◆ EXERCISE BRIEF ◆
Starting with the line that contains "421, 56, 38>", reproduce each line through the end of the entries exactly as written.

Stored items from a collection
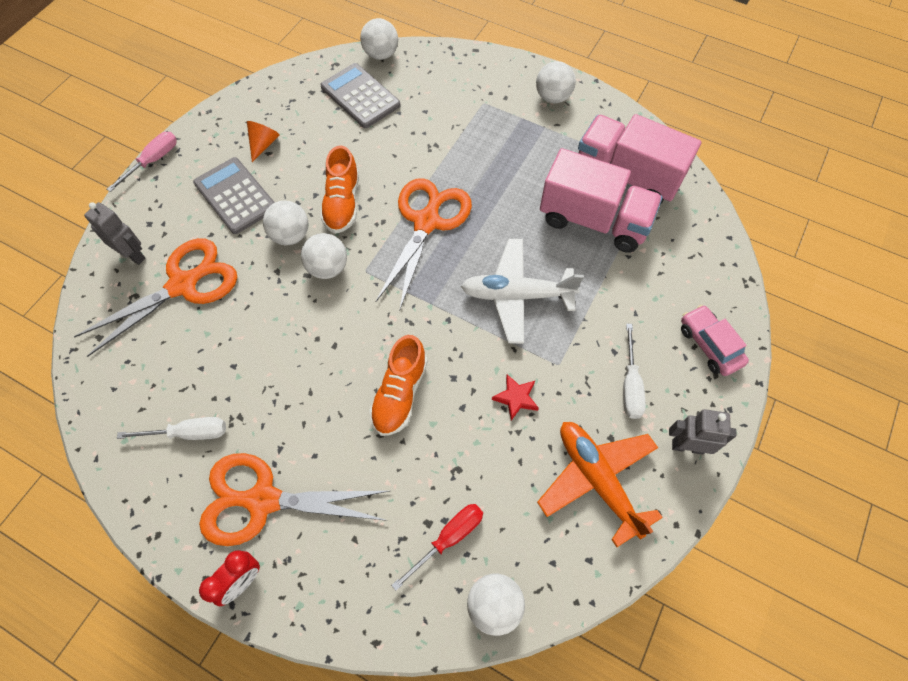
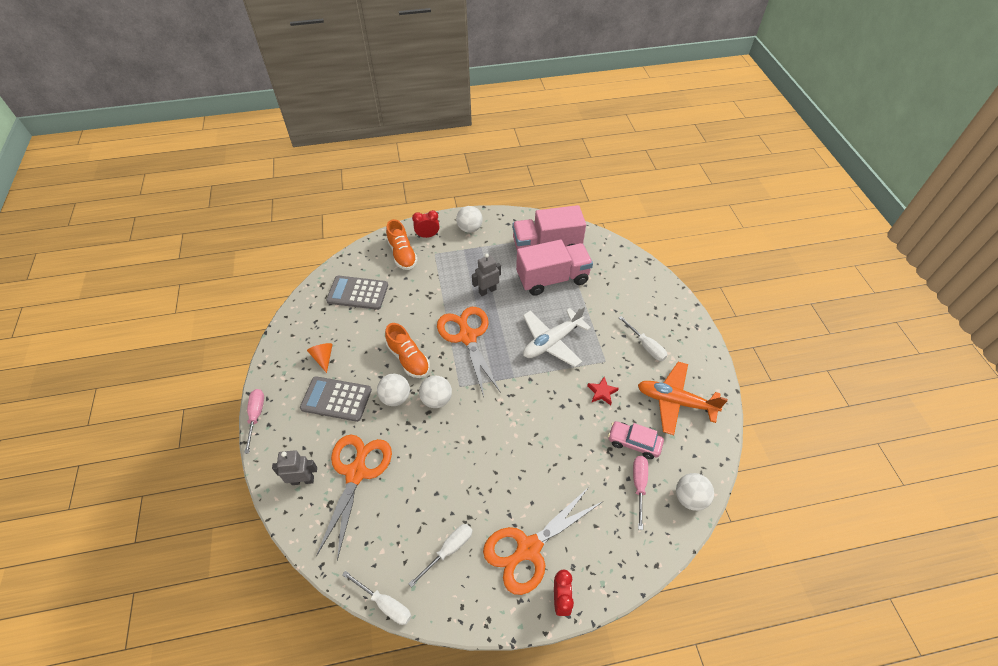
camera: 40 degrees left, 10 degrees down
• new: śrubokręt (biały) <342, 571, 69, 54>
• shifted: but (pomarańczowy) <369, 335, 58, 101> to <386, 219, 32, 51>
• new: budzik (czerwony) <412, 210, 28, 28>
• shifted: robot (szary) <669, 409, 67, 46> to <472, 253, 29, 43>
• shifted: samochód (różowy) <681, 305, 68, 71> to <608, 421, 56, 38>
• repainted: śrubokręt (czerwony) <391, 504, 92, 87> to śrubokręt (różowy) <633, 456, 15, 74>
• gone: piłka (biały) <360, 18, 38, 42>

◆ EXPECTED ANSWER ◆
• shifted: samochód (różowy) <681, 305, 68, 71> to <608, 421, 56, 38>
• repainted: śrubokręt (czerwony) <391, 504, 92, 87> to śrubokręt (różowy) <633, 456, 15, 74>
• gone: piłka (biały) <360, 18, 38, 42>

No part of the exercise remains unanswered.